Your task
Leave every picture out. Set down all the lines below exactly.
---------- Data extract
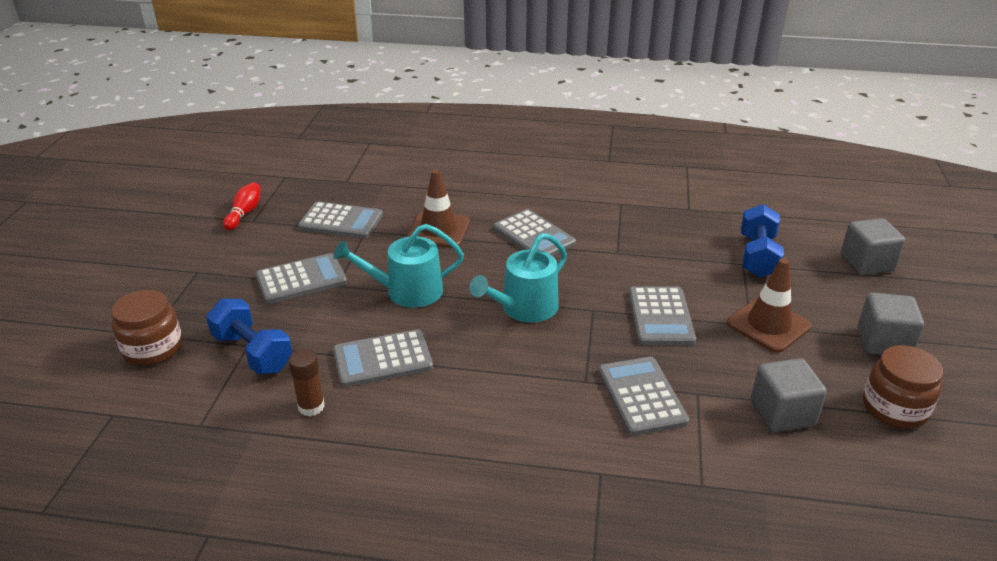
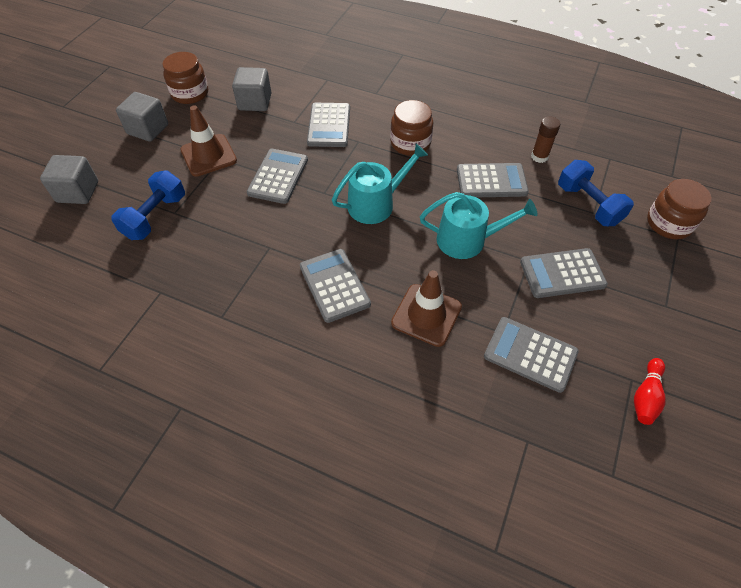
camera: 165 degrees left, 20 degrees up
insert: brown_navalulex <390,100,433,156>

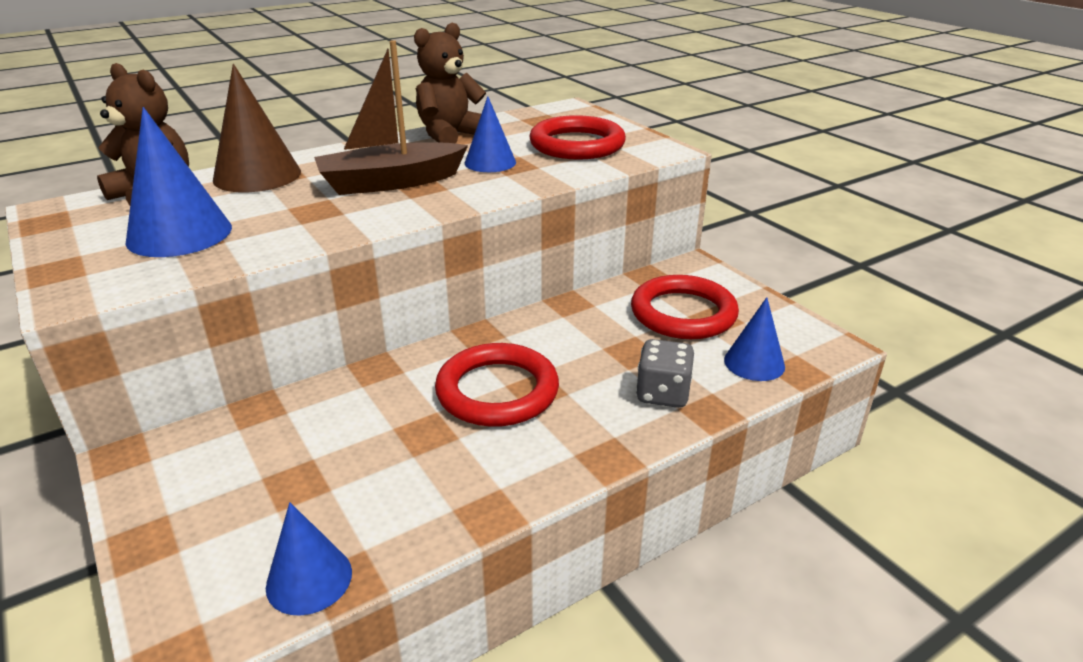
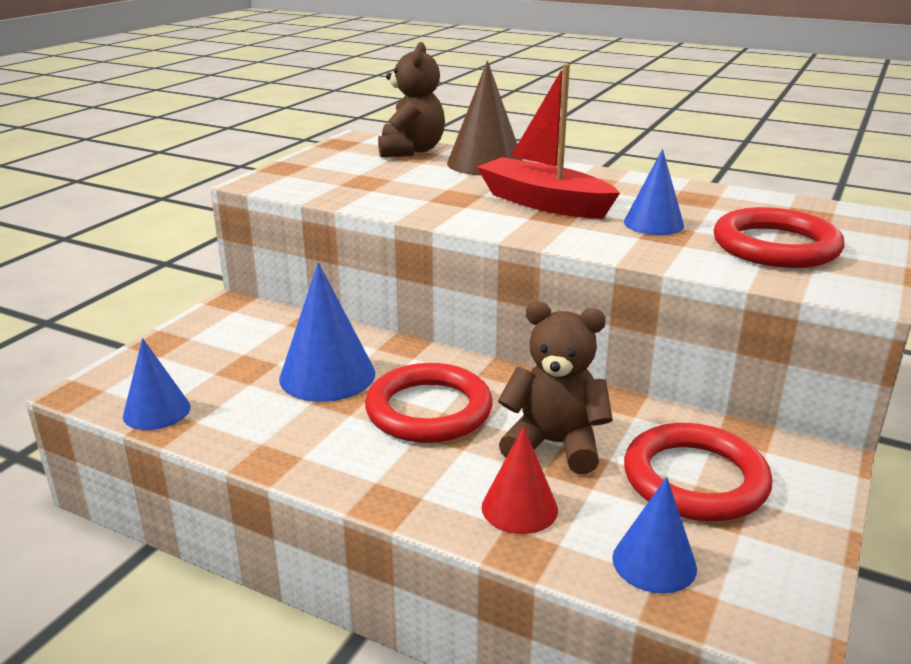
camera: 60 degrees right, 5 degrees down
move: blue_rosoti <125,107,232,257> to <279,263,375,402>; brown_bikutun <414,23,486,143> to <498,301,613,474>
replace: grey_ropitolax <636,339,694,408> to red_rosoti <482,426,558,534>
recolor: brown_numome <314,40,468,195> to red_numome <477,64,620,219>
--------------------
Output for this task
camera: 165 degrees left, 20 degrees up
insert: brown_navalulex <390,100,433,156>

camera: 60 degrees right, 5 degrees down
move: blue_rosoti <125,107,232,257> to <279,263,375,402>; brown_bikutun <414,23,486,143> to <498,301,613,474>
replace: grey_ropitolax <636,339,694,408> to red_rosoti <482,426,558,534>
recolor: brown_numome <314,40,468,195> to red_numome <477,64,620,219>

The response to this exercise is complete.